[[ GIVEN MATERIAL open ]]

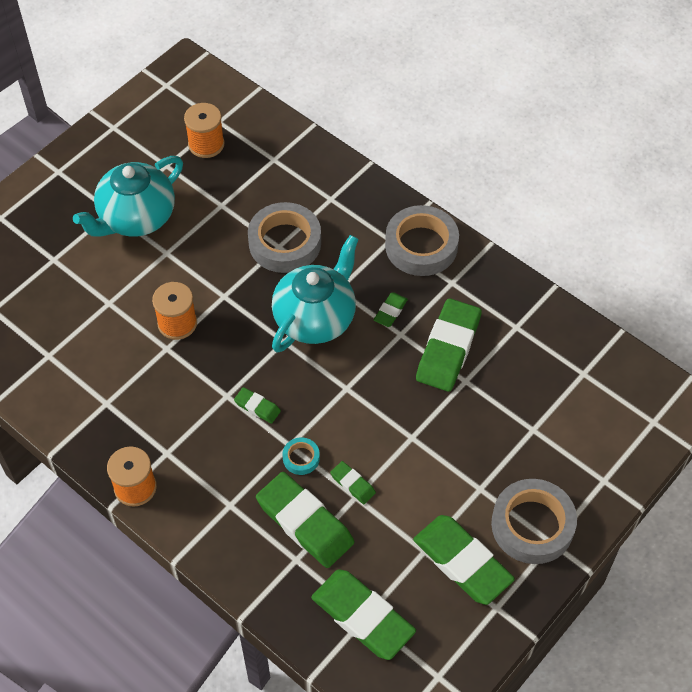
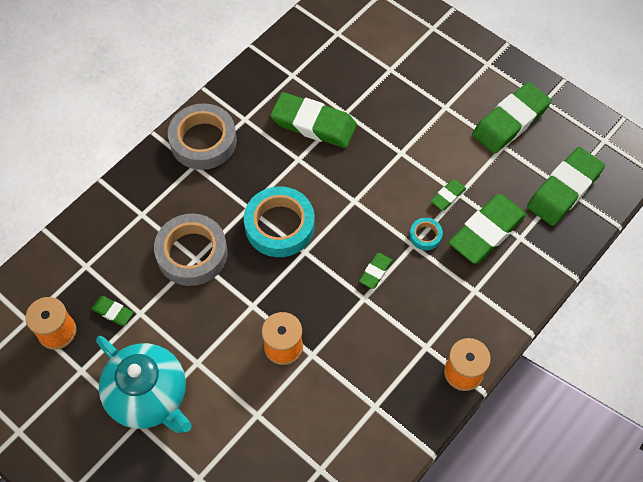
camera: 90 degrees left, 5 degrees up
(316, 318) = (279, 226): turquoise teapot -> turquoise tape
(390, 311) = (274, 166): green eraser -> green eraser (113, 312)
(532, 525) = (474, 75): grey tape -> none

[[ GIVEN MATERIAL closed ]]

THE PROBLEM:
An exact transcription of the listing is required, and it must contain no pictures.

OUTPUT OF THE TASK:
camera: 90 degrees left, 5 degrees up
(316, 318) = (279, 226): turquoise teapot -> turquoise tape
(390, 311) = (274, 166): green eraser -> green eraser (113, 312)
(532, 525) = (474, 75): grey tape -> none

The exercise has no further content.